Word for word, retype the lines from the one containing "(465, 157) = (274, 162): orange" to the last line of the data below, both ends included.

(Before-and-after object lists)
_ _ _

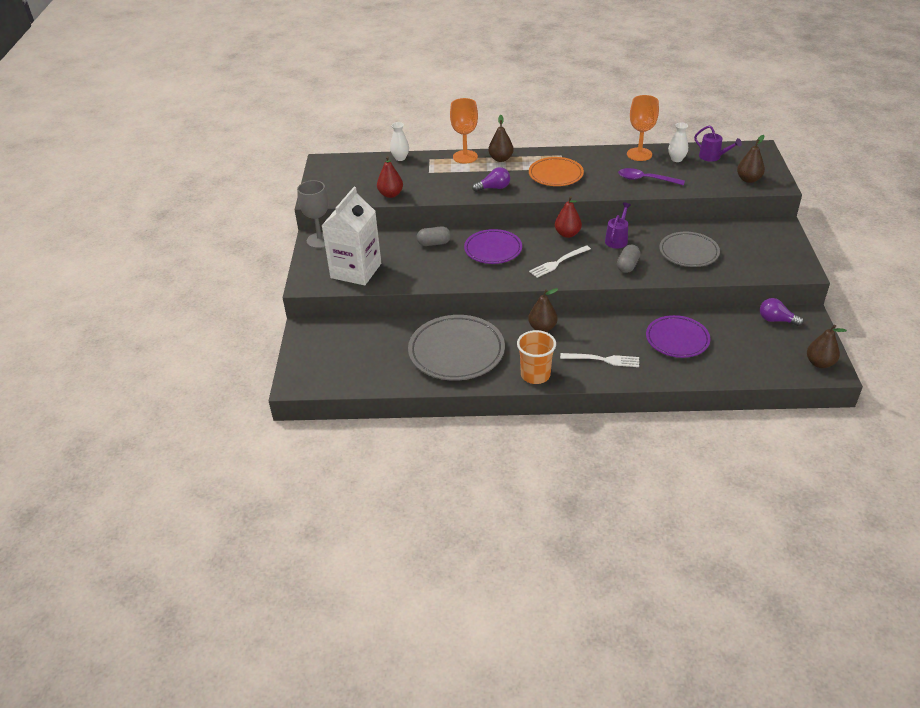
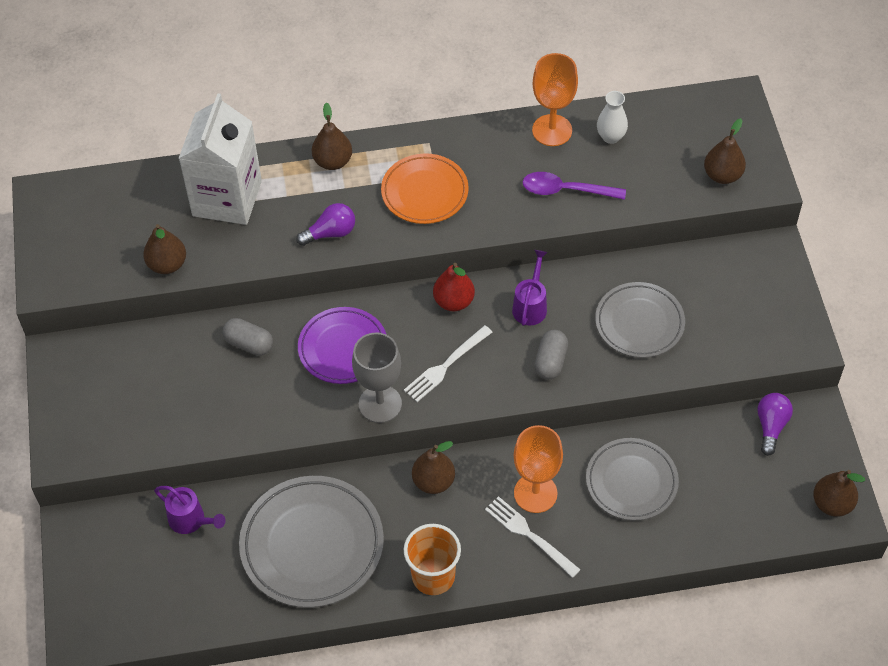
camera: 10 degrees left, 15 degrees up
(320, 240) = (65, 356): grey goblet -> grey goblet (380, 404)
(356, 271) = (136, 418): white carton -> white carton (227, 198)
(390, 194) = (167, 264): red pear -> brown pear
(400, 158) = (168, 174): white vase -> none
(434, 243) = (249, 344): grey capsule -> grey capsule turned 45 degrees clockwise
(465, 157) = (274, 162): orange goblet -> orange goblet (535, 493)
(603, 360) = (528, 534): white fork -> white fork turned 135 degrees counterclockwise
(677, 339) = (631, 482): purple plate -> grey plate
(713, 157) = (666, 126): purple watering can -> purple watering can (191, 520)
(776, 320) = (771, 426): purple light bulb -> purple light bulb turned 90 degrees clockwise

_ _ _

THE COMPLETED TASK »
(465, 157) = (274, 162): orange goblet -> orange goblet (535, 493)
(603, 360) = (528, 534): white fork -> white fork turned 135 degrees counterclockwise
(677, 339) = (631, 482): purple plate -> grey plate
(713, 157) = (666, 126): purple watering can -> purple watering can (191, 520)
(776, 320) = (771, 426): purple light bulb -> purple light bulb turned 90 degrees clockwise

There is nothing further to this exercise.